:: Records ::

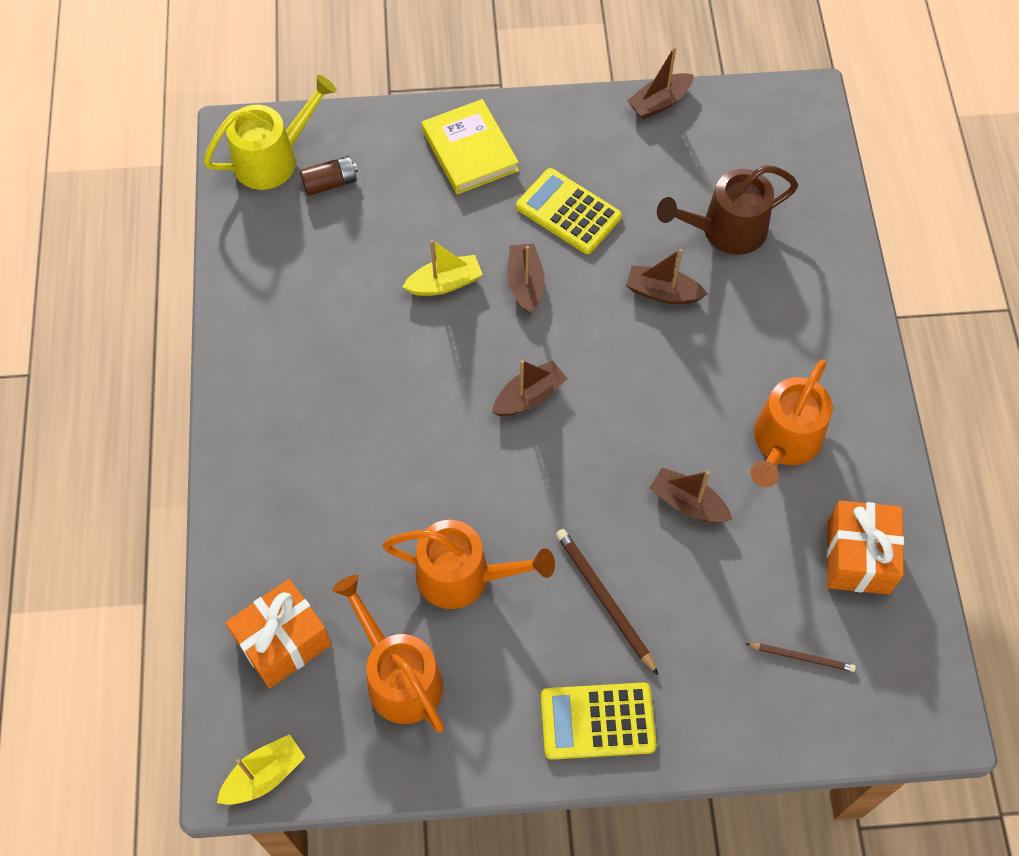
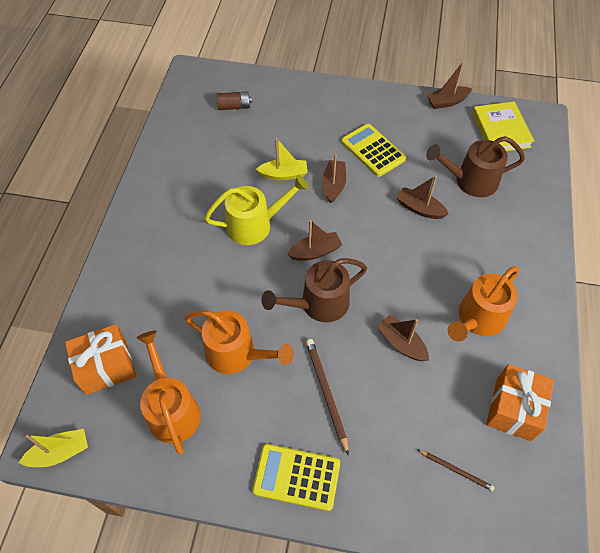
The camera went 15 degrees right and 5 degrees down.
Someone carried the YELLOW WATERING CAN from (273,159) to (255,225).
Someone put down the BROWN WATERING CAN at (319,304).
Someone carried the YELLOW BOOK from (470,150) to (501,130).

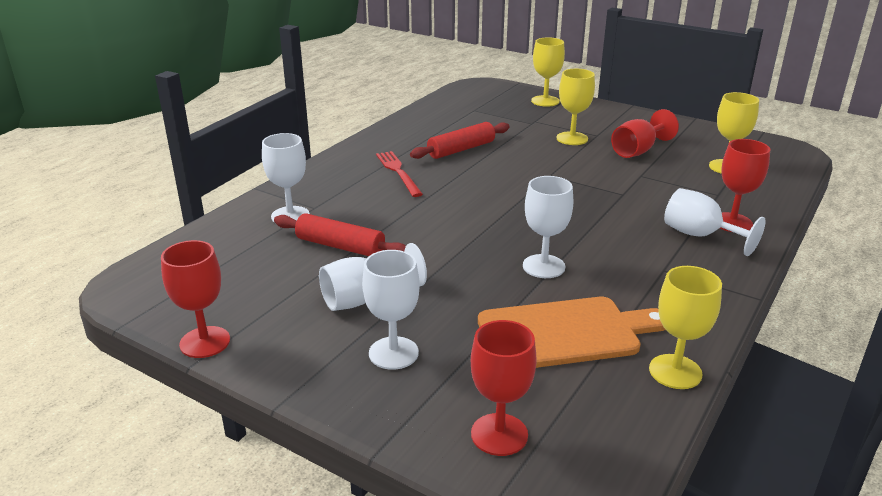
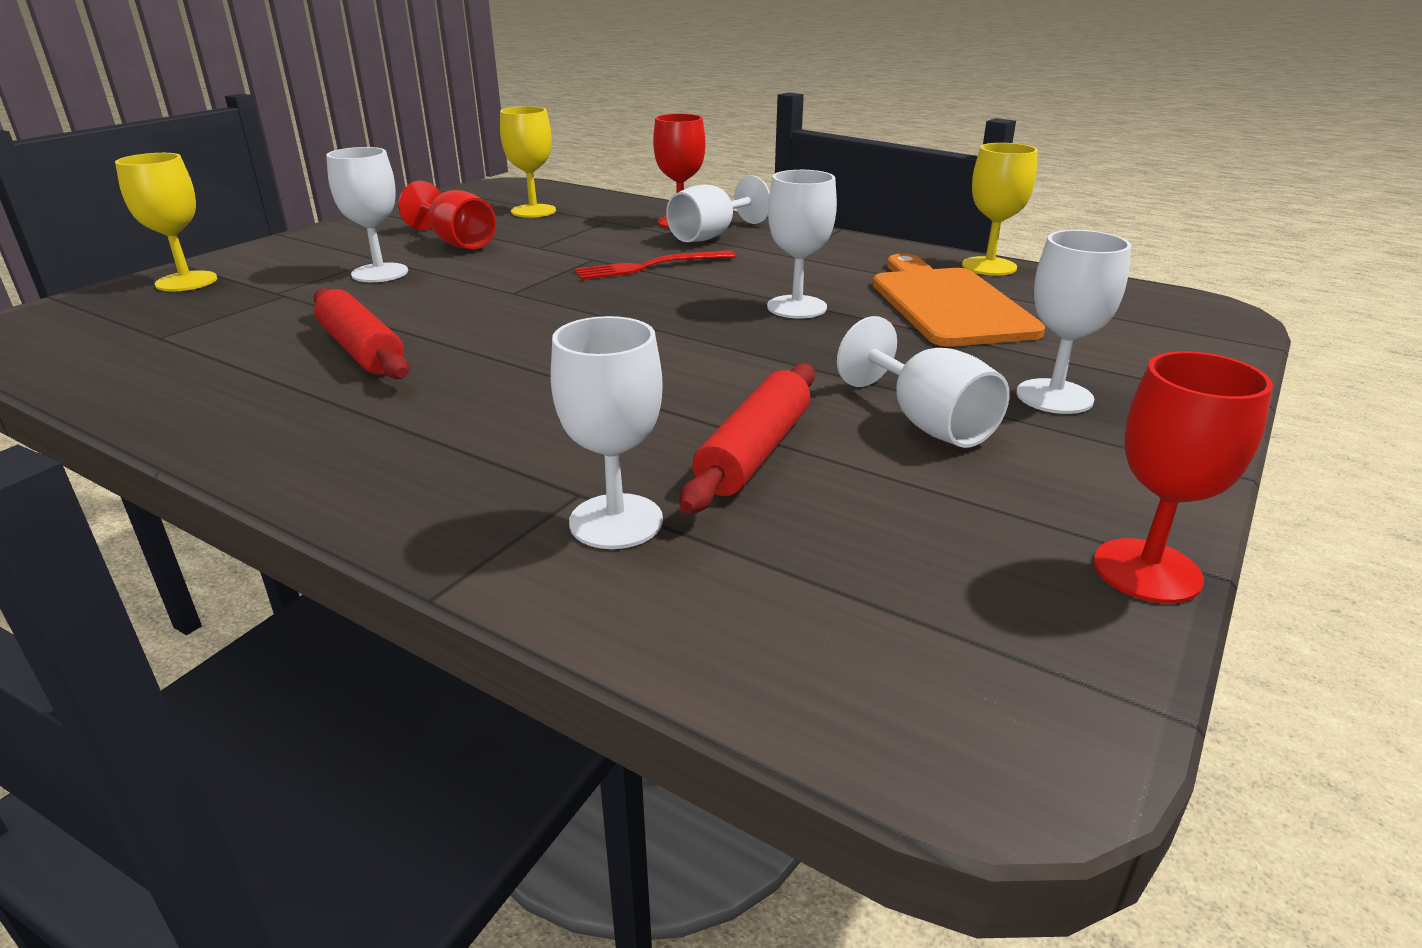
The camera went 90 degrees left and 0 degrees up.
Someone repainted the YELLOW GOBLET at (572,138), which became the WHITE GOBLET at (380,273).
Someone carried the RED FORK from (398,172) to (650,266).
Someone took away the RED GOBLET at (499,434).

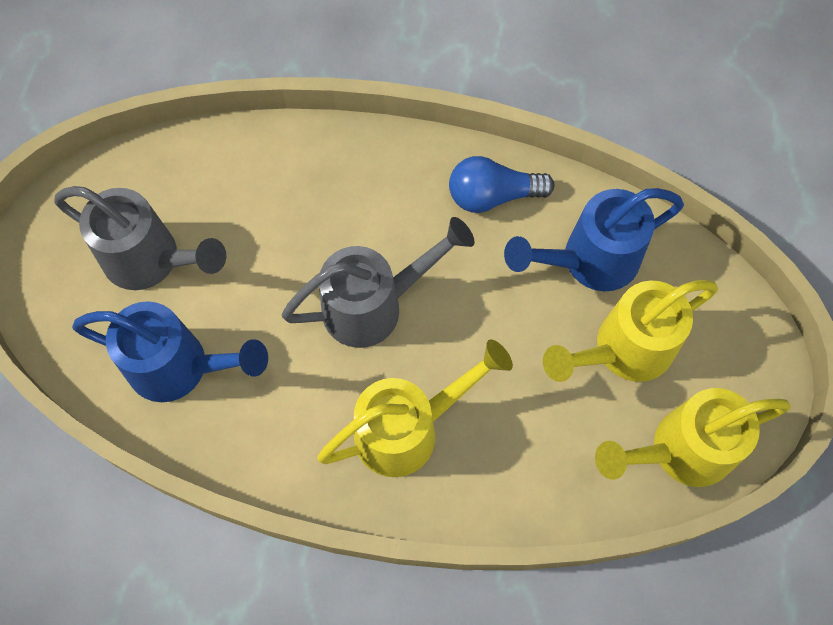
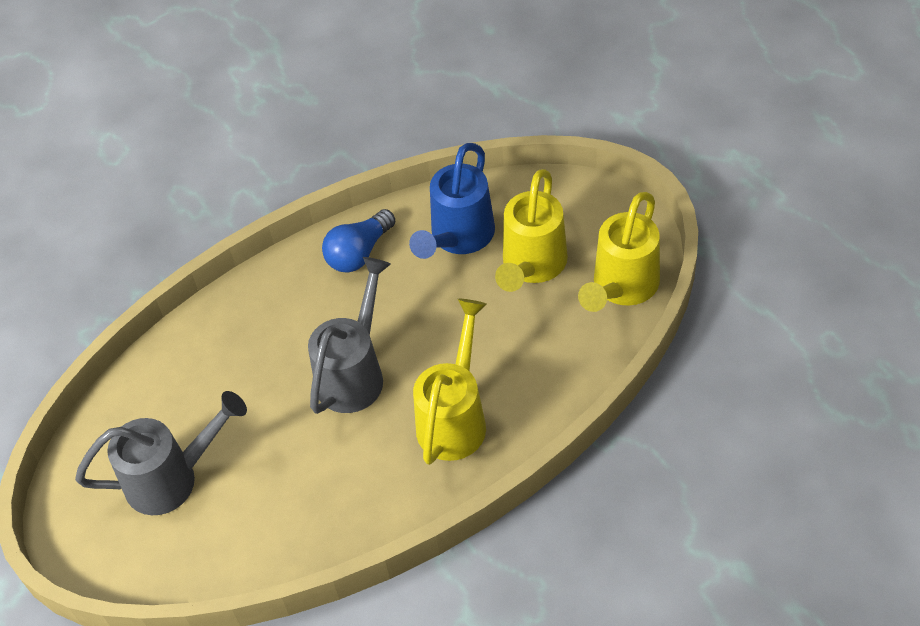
The camera went 40 degrees left and 15 degrees down.
Someone took away the BLUE WATERING CAN at (180,367).

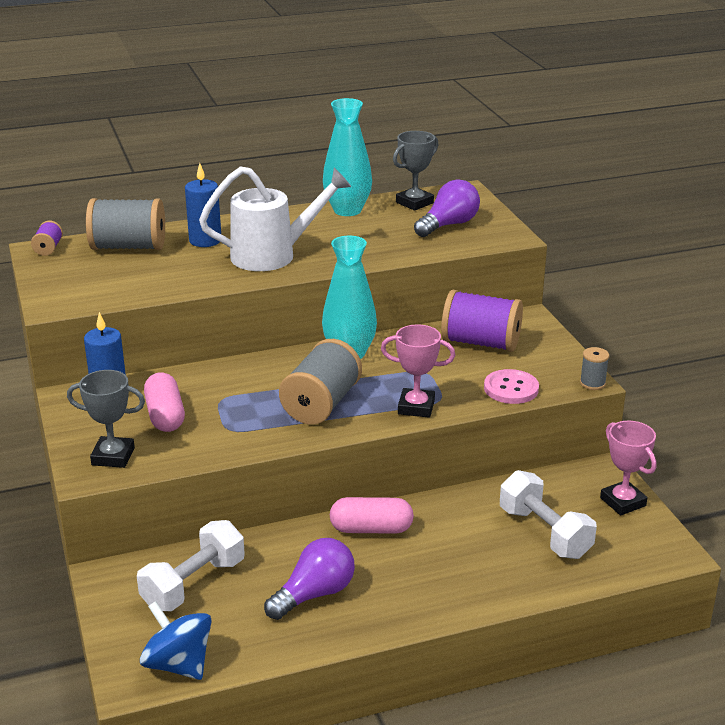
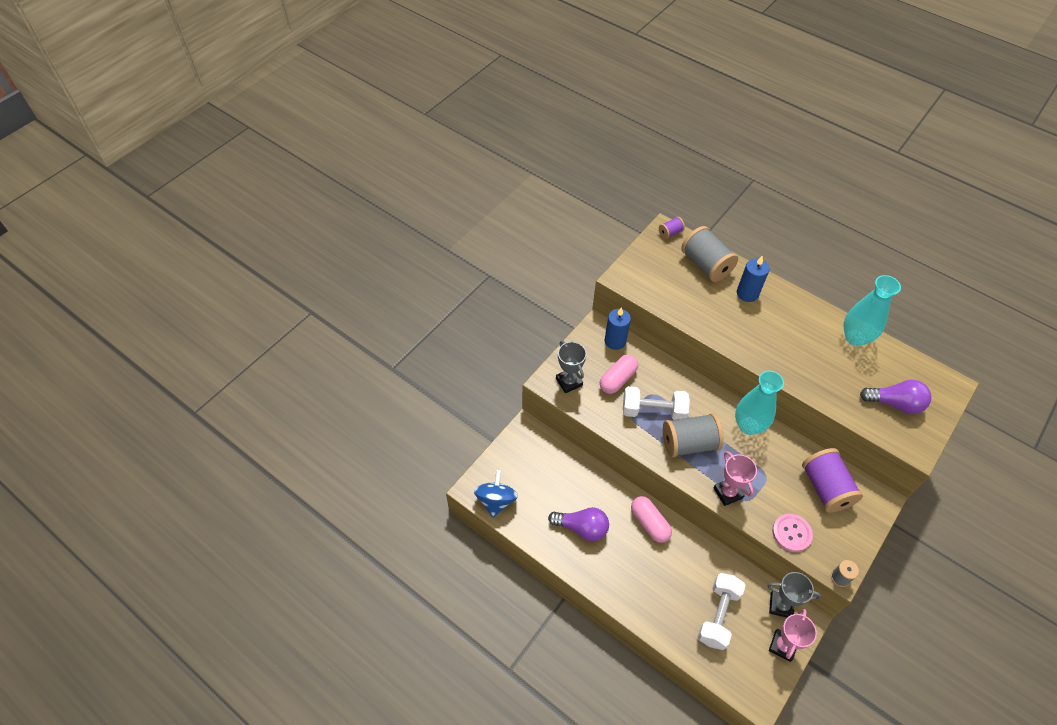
The camera went 55 degrees right and 25 degrees up.
Someone carried the WHITE DUMBBELL from (193,584) to (653,411).
Someone carried the GREY TROPHY from (414,203) to (781,605).
Someone took away the WHITE WATERING CAN at (272,255).

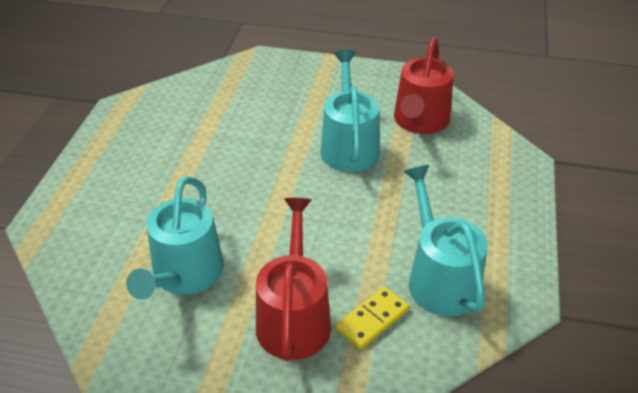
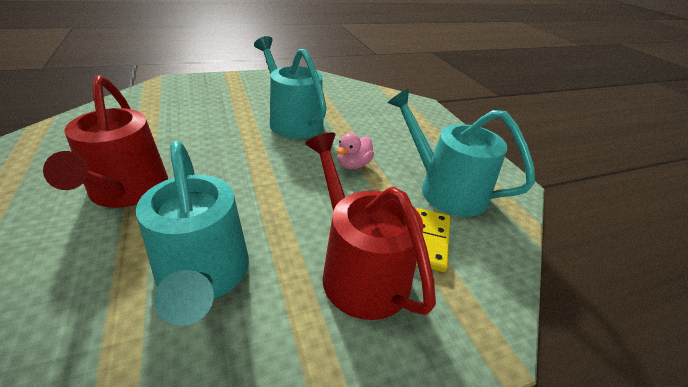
The camera went 35 degrees left and 5 degrees down.
Someone carried the RED WATERING CAN from (420,121) to (127,190).
Someone put down the PINK DUCK at (353,165).

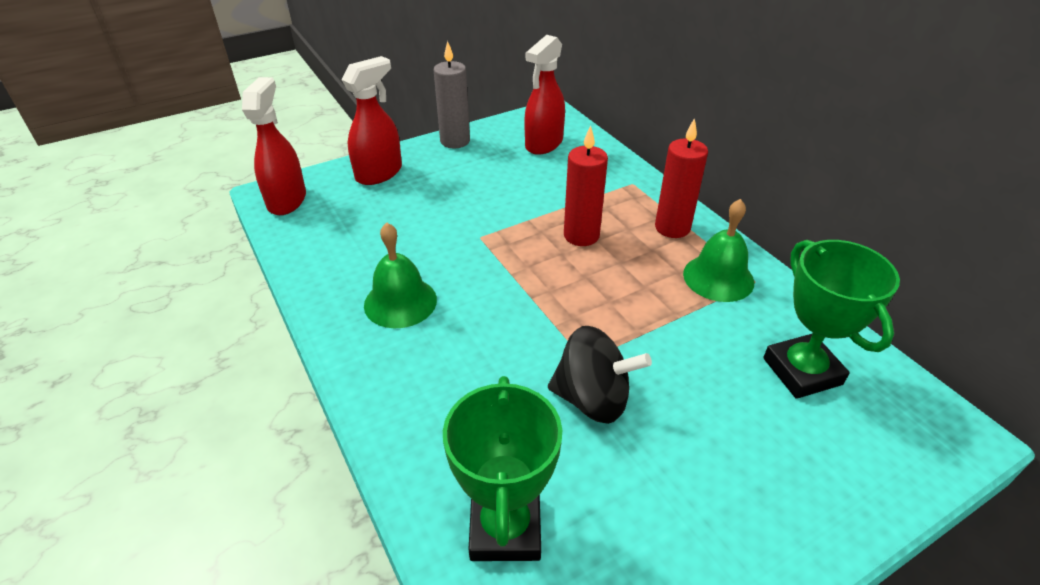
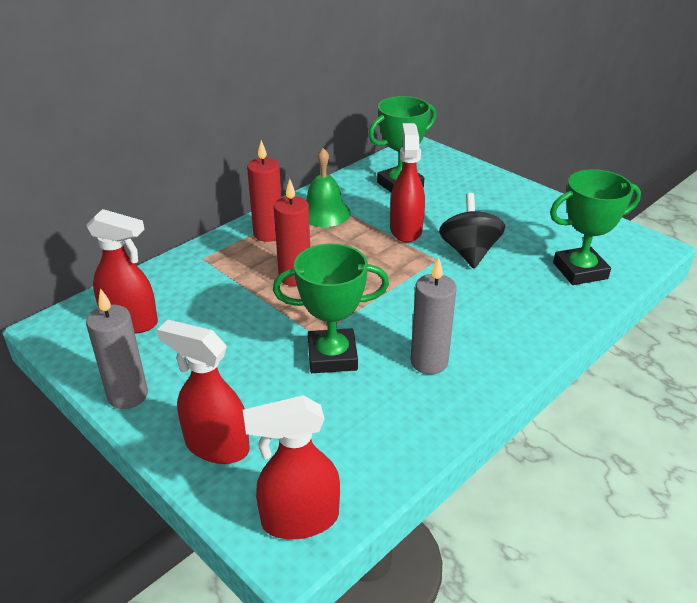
The camera went 105 degrees left and 5 degrees down.
Someone put down the GREEN TROPHY at (332,356).
Someone put down the RED SPRAY BOTTLE at (406,230).
Someone swapped the GREEN BELL at (400,302) for the GREY CANDLE at (429,362).

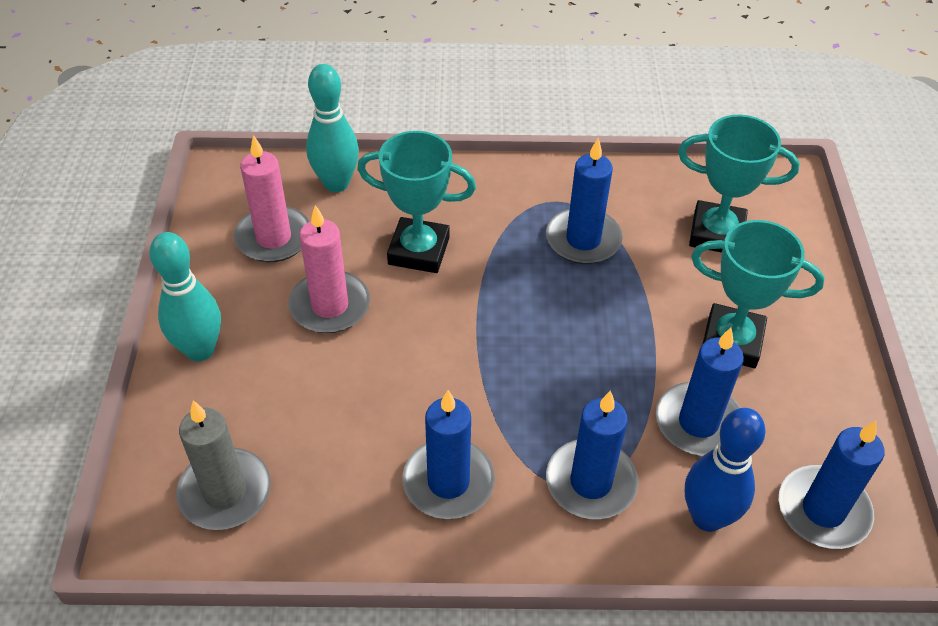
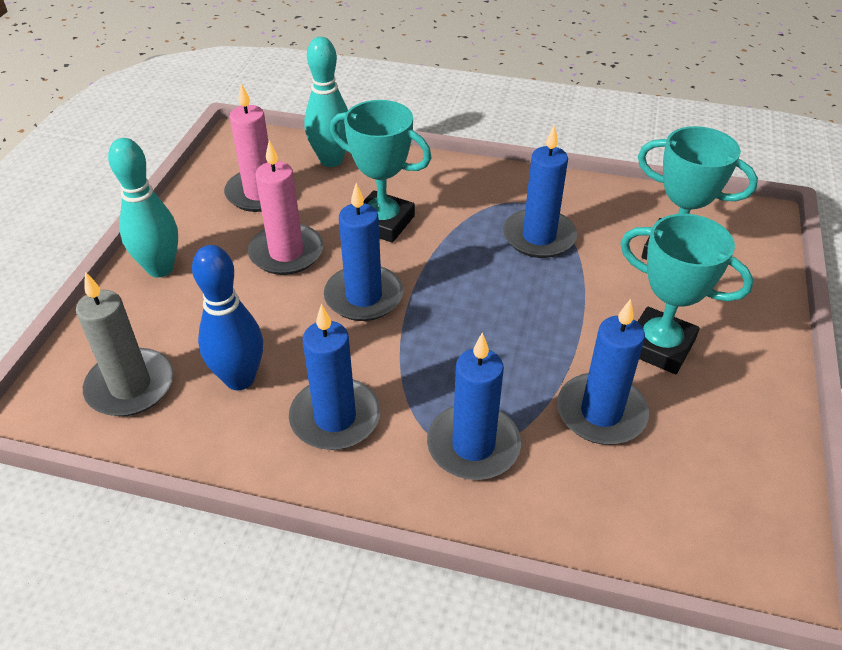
The camera went 15 degrees right and 5 degrees down.
Someone carried the BLUE BOWLING PIN from (707,517) to (240,379).
Someone carried the BLUE CANDLE from (823,510) to (364,296).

:::

Exercise directions
In the answer, set down only the lines from the opening line of the listing through the line that holds "Someone put down the BROWN", exactly as they appear, minus the pictures.

Reply
The camera went 15 degrees right and 5 degrees down.
Someone carried the YELLOW WATERING CAN from (273,159) to (255,225).
Someone put down the BROWN WATERING CAN at (319,304).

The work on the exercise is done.